Where the data below has the string "button", return the whole line.

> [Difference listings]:
******************************

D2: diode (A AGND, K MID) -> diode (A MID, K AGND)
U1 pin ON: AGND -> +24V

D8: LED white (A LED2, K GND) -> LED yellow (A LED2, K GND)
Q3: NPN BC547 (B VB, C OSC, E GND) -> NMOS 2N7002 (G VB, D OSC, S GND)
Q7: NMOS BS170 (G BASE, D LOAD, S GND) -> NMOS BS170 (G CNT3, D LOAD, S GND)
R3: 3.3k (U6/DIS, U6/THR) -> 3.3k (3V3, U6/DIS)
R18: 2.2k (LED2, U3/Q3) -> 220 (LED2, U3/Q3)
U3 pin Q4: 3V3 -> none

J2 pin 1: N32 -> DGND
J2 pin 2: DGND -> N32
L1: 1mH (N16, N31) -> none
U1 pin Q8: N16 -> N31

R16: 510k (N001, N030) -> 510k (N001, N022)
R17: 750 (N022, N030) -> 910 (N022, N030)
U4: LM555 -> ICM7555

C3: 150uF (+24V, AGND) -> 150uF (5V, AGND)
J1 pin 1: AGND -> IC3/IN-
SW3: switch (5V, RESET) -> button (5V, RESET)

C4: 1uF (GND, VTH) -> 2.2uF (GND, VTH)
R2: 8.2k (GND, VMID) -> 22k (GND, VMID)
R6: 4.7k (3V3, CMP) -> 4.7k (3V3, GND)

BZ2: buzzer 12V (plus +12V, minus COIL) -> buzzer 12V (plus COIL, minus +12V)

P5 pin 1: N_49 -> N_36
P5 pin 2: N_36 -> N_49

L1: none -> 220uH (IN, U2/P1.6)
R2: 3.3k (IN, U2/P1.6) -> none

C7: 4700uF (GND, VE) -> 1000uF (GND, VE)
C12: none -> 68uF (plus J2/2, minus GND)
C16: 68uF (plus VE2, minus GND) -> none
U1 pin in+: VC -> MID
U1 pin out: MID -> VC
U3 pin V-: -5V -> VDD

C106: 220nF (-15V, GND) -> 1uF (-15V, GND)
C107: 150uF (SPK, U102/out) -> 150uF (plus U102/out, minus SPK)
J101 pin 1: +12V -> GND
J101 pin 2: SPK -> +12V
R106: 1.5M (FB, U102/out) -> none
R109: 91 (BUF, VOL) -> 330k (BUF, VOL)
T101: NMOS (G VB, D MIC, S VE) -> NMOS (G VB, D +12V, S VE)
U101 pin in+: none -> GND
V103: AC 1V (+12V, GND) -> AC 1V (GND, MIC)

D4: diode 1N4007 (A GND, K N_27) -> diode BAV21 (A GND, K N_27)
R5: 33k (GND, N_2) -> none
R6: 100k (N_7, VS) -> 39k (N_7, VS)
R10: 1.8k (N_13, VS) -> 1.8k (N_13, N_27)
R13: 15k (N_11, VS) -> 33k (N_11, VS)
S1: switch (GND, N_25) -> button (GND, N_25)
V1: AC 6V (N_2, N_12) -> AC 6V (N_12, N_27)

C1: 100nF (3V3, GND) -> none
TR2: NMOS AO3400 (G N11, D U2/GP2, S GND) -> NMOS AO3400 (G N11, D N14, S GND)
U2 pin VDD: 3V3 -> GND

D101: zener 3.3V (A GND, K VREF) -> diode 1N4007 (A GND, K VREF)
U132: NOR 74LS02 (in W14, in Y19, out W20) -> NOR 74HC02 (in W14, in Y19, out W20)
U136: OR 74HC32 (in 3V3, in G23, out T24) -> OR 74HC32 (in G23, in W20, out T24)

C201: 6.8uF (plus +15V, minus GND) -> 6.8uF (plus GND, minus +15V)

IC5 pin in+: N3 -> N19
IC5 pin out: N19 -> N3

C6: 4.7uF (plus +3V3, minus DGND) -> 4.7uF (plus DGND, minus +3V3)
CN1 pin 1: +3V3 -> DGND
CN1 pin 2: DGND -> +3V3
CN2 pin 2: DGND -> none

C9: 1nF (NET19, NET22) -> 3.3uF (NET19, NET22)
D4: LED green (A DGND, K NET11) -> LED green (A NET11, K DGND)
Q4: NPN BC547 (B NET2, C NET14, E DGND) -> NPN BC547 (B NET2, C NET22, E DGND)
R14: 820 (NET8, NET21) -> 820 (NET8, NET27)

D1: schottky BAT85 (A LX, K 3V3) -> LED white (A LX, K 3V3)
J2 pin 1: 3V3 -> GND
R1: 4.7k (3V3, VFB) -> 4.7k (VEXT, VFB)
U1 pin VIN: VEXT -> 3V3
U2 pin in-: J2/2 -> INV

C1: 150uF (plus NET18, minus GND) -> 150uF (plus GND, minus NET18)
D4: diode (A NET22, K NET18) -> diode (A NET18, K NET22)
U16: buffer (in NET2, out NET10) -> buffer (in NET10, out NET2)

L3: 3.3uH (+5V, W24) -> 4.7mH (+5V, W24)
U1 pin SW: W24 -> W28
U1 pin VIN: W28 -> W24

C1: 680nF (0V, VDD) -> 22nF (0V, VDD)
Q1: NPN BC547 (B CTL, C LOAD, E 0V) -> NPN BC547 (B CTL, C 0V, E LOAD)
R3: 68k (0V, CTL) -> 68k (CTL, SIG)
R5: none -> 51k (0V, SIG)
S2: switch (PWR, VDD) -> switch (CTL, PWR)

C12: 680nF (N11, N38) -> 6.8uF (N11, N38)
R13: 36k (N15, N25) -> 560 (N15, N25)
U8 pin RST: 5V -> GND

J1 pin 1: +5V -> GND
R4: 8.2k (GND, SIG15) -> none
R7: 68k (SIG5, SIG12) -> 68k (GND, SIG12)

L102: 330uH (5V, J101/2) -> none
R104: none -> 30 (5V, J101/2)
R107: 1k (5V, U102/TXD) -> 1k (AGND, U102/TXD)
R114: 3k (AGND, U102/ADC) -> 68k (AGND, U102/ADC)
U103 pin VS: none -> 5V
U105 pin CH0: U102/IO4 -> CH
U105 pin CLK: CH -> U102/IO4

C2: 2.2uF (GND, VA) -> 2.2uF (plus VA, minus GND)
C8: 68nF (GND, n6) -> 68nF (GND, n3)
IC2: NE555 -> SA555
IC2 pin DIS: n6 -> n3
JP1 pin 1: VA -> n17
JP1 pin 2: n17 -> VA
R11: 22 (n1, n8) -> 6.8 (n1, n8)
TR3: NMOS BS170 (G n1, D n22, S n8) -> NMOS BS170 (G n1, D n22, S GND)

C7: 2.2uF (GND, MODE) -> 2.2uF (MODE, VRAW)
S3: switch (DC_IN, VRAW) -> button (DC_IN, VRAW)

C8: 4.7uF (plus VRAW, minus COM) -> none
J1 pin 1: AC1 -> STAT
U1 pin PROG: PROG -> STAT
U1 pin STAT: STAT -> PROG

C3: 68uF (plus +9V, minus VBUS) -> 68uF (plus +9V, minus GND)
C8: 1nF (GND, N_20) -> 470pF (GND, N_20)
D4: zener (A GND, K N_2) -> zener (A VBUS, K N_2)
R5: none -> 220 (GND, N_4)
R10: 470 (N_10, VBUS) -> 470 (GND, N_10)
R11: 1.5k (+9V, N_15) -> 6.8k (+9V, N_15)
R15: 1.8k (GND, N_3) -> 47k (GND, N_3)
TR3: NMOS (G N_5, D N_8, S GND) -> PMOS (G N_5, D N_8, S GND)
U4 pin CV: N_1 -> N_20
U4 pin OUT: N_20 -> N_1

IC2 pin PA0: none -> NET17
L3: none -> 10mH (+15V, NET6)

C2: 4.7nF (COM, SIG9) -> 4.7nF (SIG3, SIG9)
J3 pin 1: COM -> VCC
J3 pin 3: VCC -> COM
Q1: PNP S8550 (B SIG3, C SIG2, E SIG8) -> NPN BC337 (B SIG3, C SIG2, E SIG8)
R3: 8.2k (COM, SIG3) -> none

******************************

> [RESULT FOR THIS TASK]:
SW3: switch (5V, RESET) -> button (5V, RESET)
S1: switch (GND, N_25) -> button (GND, N_25)
S3: switch (DC_IN, VRAW) -> button (DC_IN, VRAW)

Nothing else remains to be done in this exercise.